**What you have to do:**
Rewrite the lines of the records below with every "none" swapped for "blank" and everything else unchanged. Omit the pictures from your answer.

== Supplied information ==

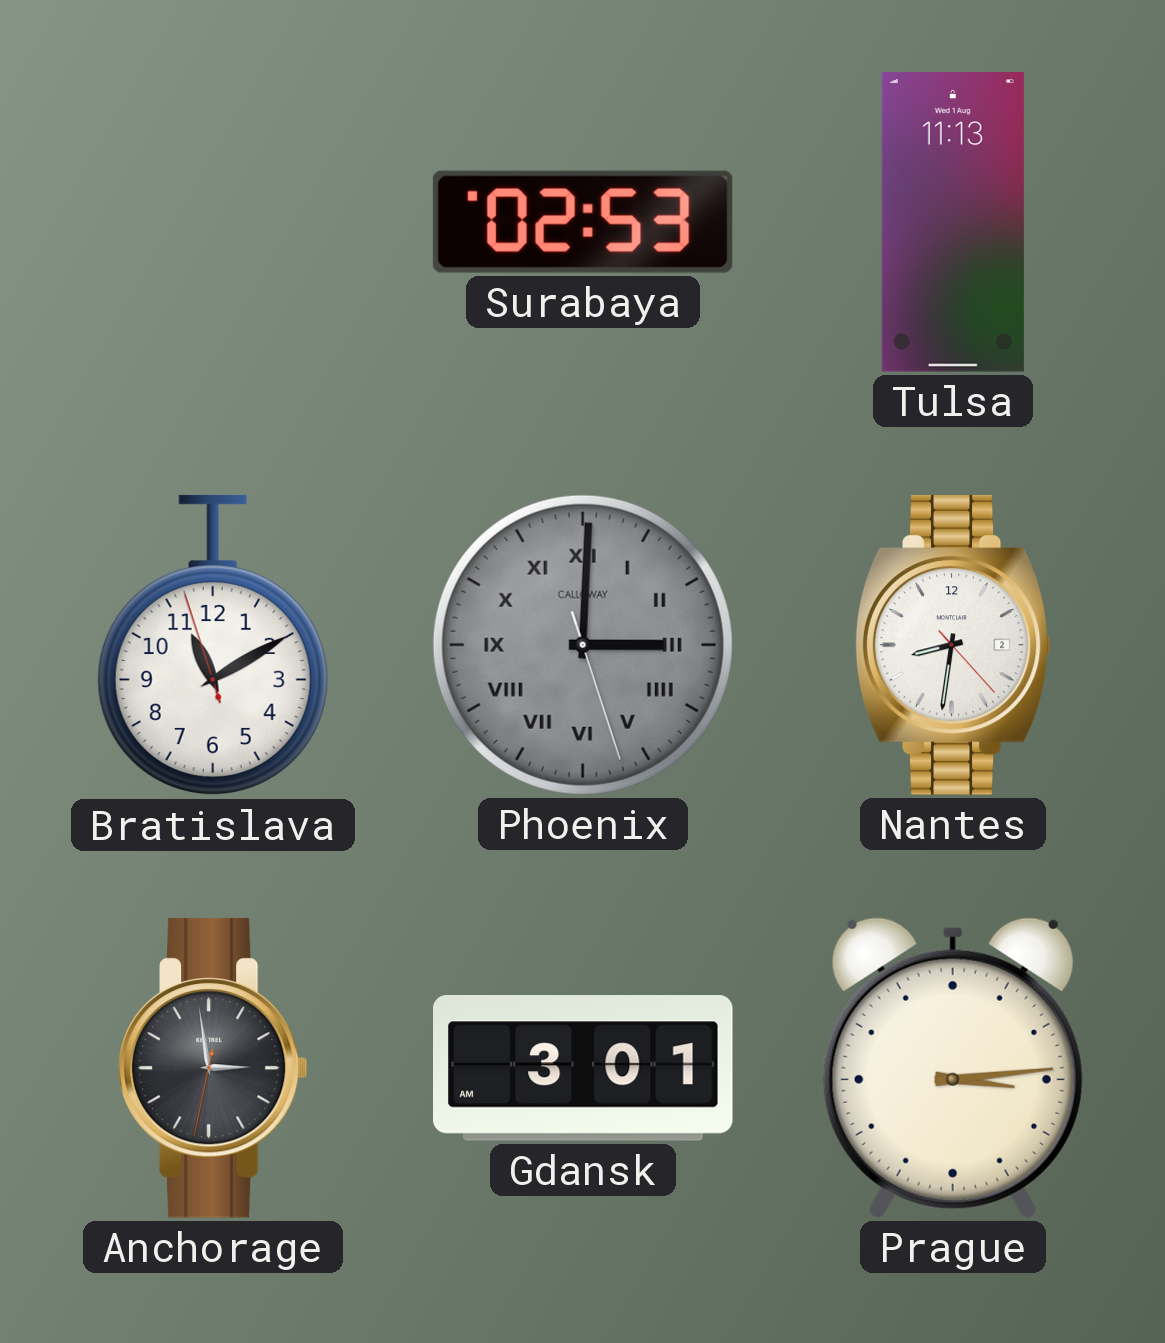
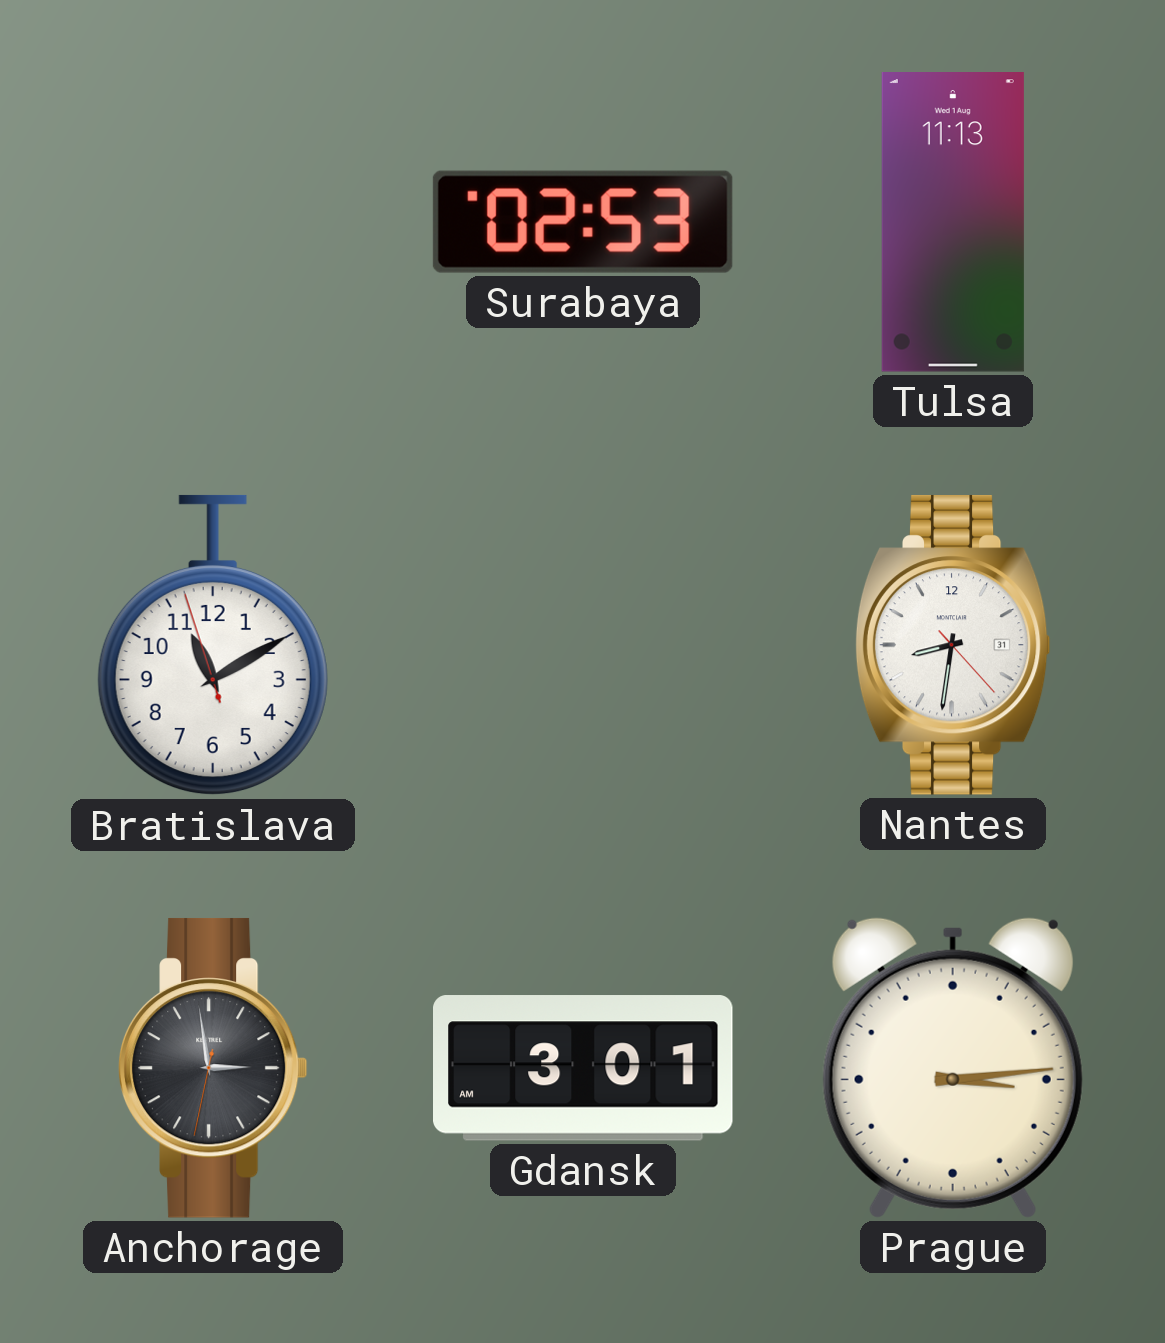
Phoenix: 3:00 -> none
Nantes date: 2 -> 31
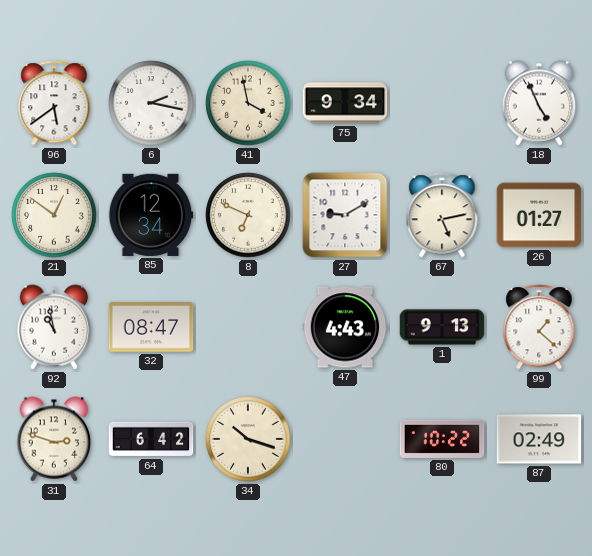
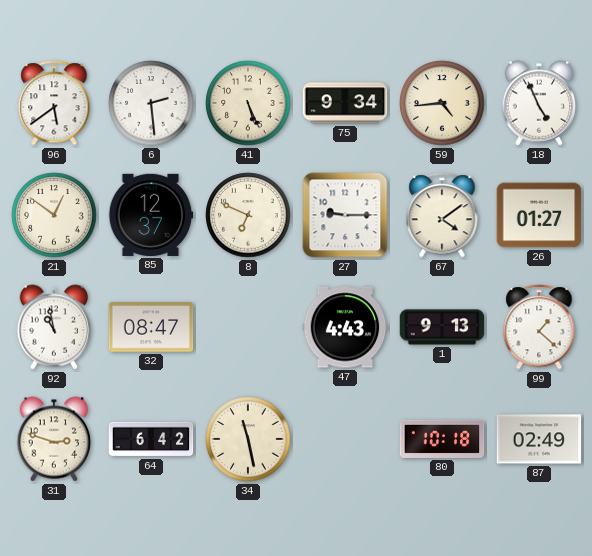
6: 2:17 -> 2:29
41: 3:58 -> 5:26
59: none -> 4:44
85: 12:34 -> 12:37
27: 9:10 -> 9:15
67: 5:13 -> 4:09
34: 10:18 -> 11:28
80: 10:22 -> 10:18
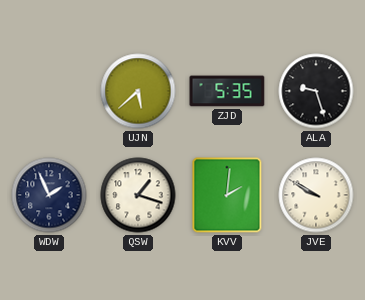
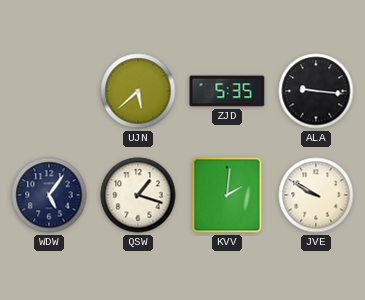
ALA: 9:27 -> 9:16
WDW: 1:56 -> 5:06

===

**Worked solution:**
Phoenix: 3:00 -> blank
Nantes date: 2 -> 31
6: 2:17 -> 2:29
41: 3:58 -> 5:26
59: blank -> 4:44
85: 12:34 -> 12:37
27: 9:10 -> 9:15
67: 5:13 -> 4:09
34: 10:18 -> 11:28
80: 10:22 -> 10:18
ALA: 9:27 -> 9:16
WDW: 1:56 -> 5:06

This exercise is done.